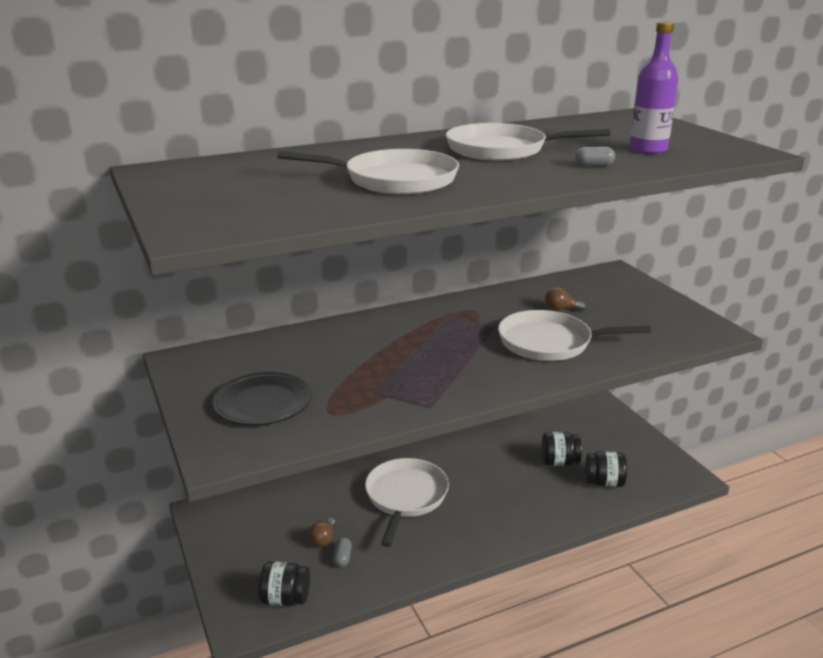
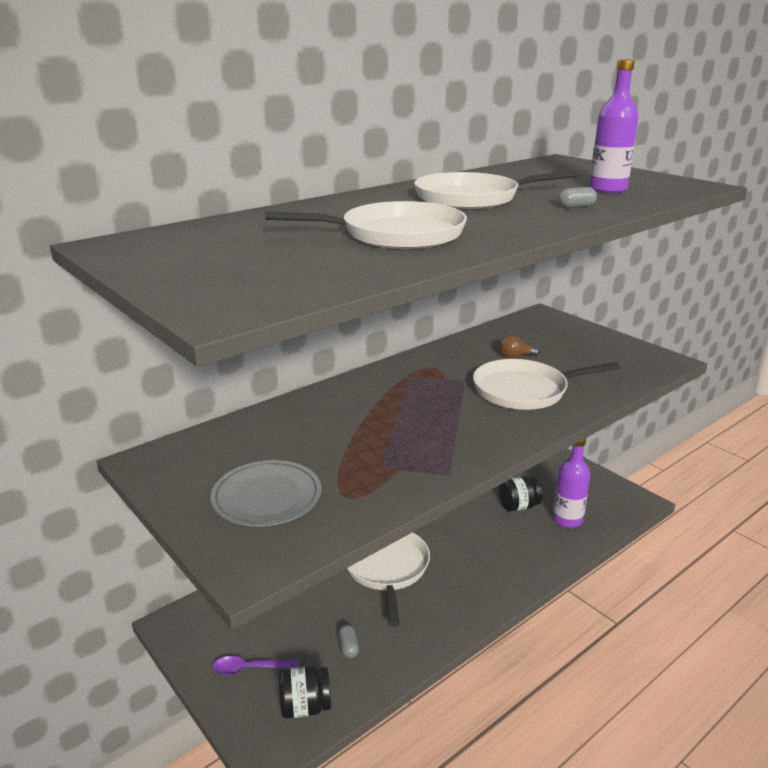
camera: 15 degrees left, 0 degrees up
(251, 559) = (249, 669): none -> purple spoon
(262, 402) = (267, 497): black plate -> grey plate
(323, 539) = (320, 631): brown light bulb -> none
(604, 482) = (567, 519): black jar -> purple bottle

--

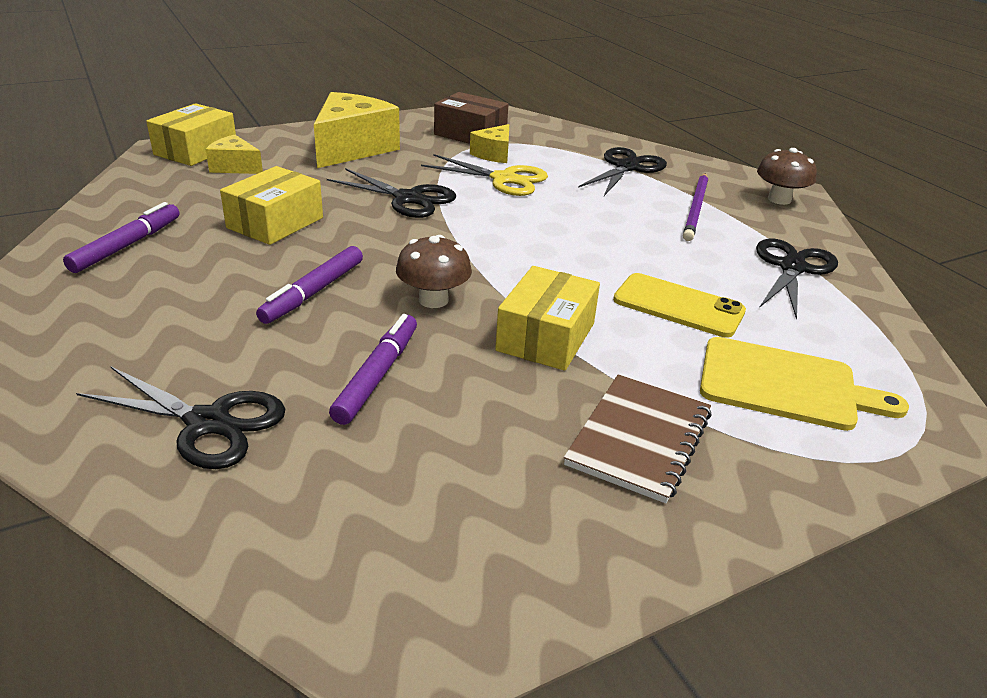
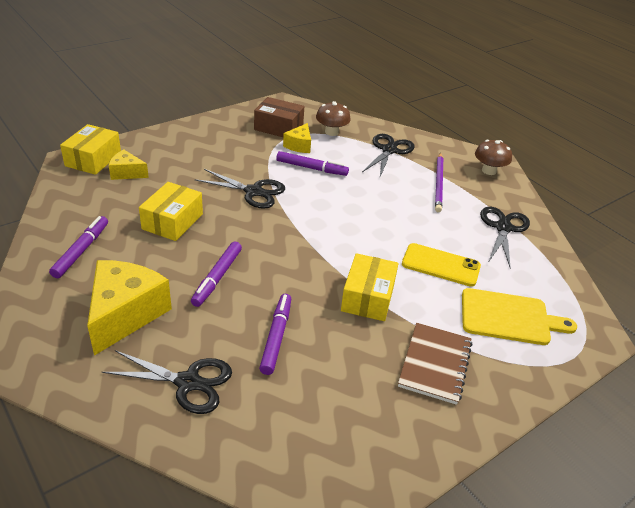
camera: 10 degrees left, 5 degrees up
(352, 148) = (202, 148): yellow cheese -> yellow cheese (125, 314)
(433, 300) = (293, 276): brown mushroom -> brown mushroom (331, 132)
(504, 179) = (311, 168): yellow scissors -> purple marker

* * *

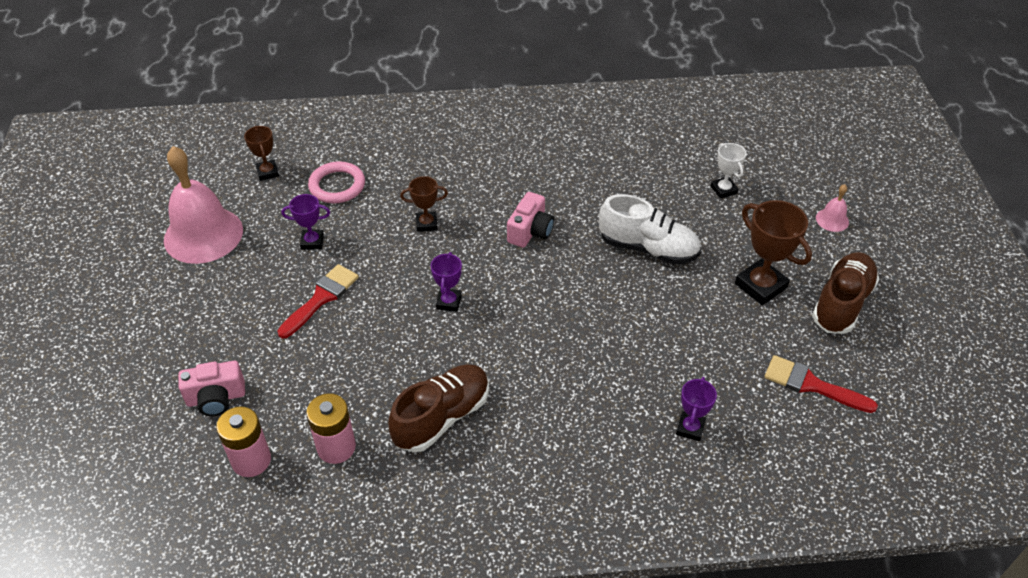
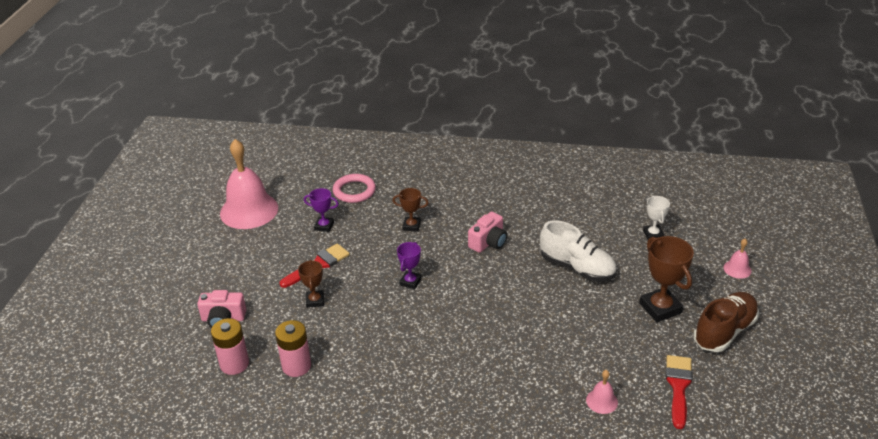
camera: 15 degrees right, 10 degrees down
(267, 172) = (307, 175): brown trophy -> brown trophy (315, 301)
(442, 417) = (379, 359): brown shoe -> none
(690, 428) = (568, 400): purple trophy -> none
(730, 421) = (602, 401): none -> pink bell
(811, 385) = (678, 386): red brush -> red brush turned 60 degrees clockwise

_WORK TASK_
From the listing above, output exactly the run of lines that starts with the line containing "(323, 539) = (320, 631): brown" and ends with the line containing "(604, 482) = (567, 519): black".

_WRITTEN SOLUTION_
(323, 539) = (320, 631): brown light bulb -> none
(604, 482) = (567, 519): black jar -> purple bottle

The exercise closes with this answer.